» What is expected
Could you please write out each line of the records exactly, minus the pictures?

» Task inputs
================================
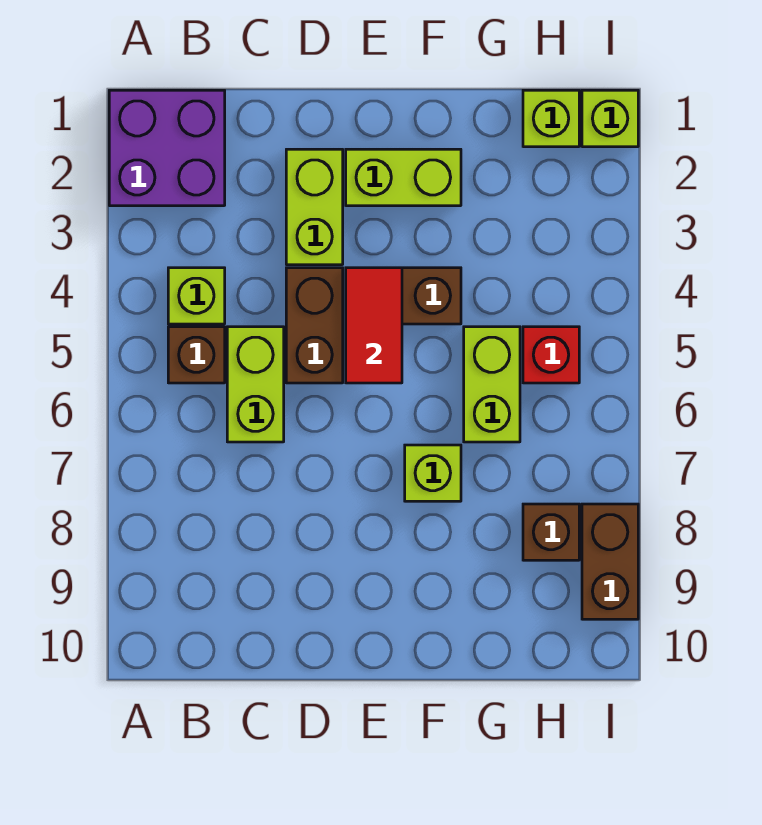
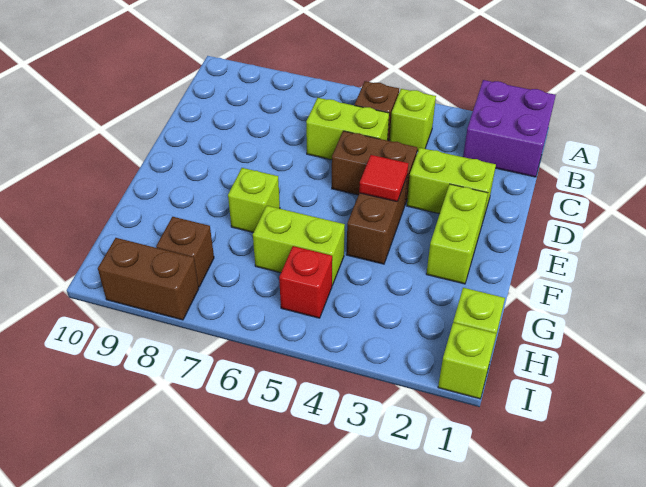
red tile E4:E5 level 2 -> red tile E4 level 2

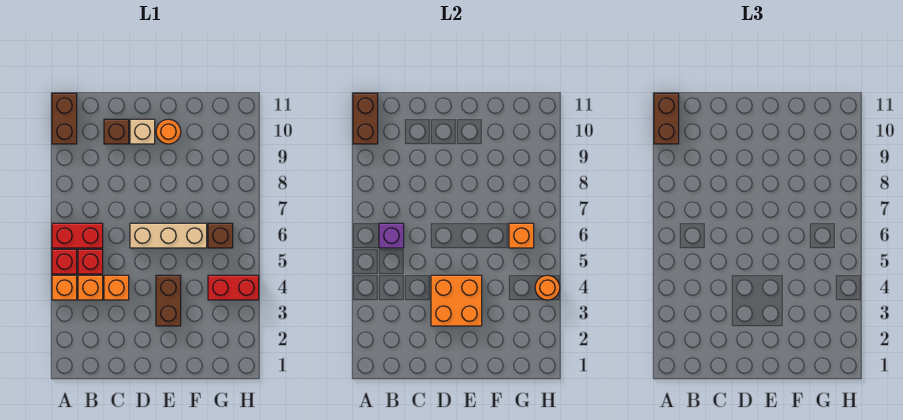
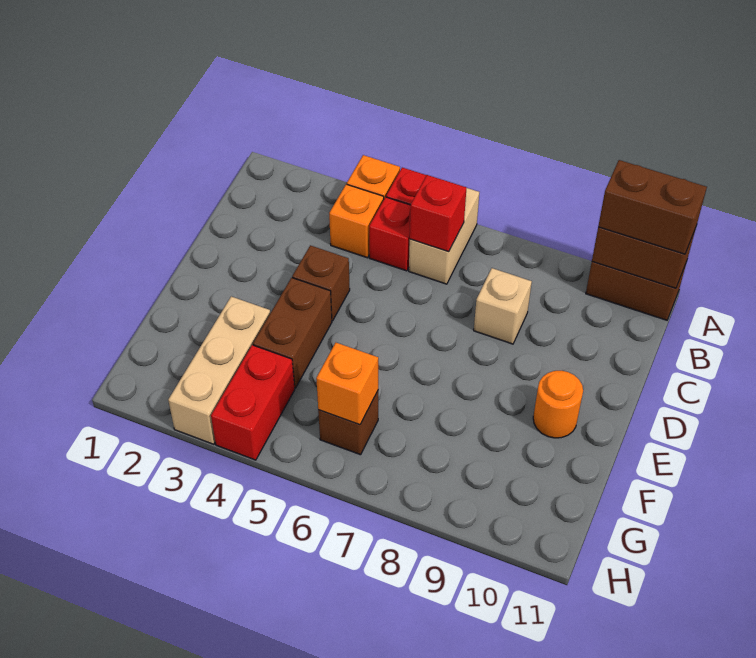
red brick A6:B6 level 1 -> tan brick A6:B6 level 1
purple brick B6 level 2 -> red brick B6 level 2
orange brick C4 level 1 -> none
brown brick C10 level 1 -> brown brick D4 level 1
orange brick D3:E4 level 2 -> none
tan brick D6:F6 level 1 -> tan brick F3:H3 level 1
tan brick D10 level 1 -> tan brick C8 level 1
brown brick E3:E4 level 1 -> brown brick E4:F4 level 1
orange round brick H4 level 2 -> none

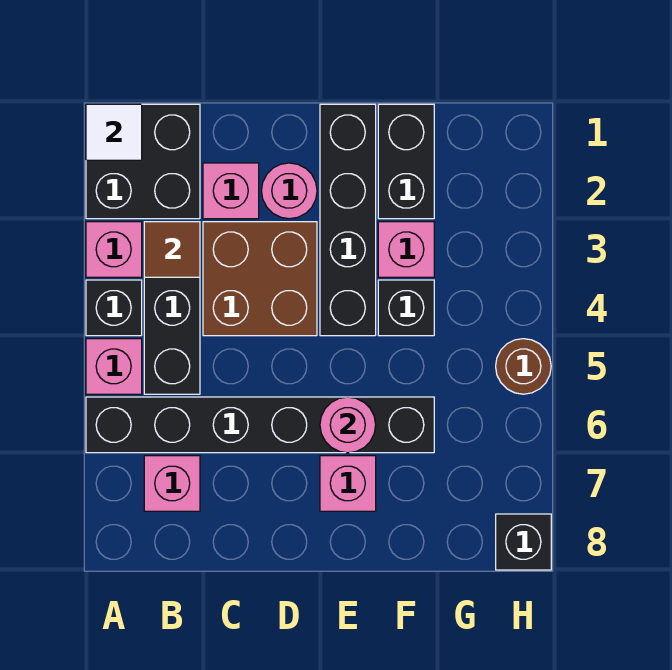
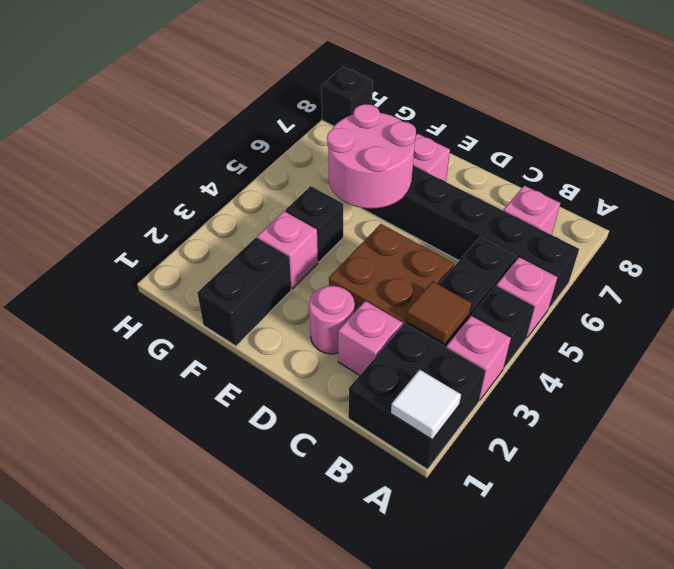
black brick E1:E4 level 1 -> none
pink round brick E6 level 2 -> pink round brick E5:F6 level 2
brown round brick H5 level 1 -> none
================================
» Answer for this exercise
red tile E4:E5 level 2 -> red tile E4 level 2

red brick A6:B6 level 1 -> tan brick A6:B6 level 1
purple brick B6 level 2 -> red brick B6 level 2
orange brick C4 level 1 -> none
brown brick C10 level 1 -> brown brick D4 level 1
orange brick D3:E4 level 2 -> none
tan brick D6:F6 level 1 -> tan brick F3:H3 level 1
tan brick D10 level 1 -> tan brick C8 level 1
brown brick E3:E4 level 1 -> brown brick E4:F4 level 1
orange round brick H4 level 2 -> none

black brick E1:E4 level 1 -> none
pink round brick E6 level 2 -> pink round brick E5:F6 level 2
brown round brick H5 level 1 -> none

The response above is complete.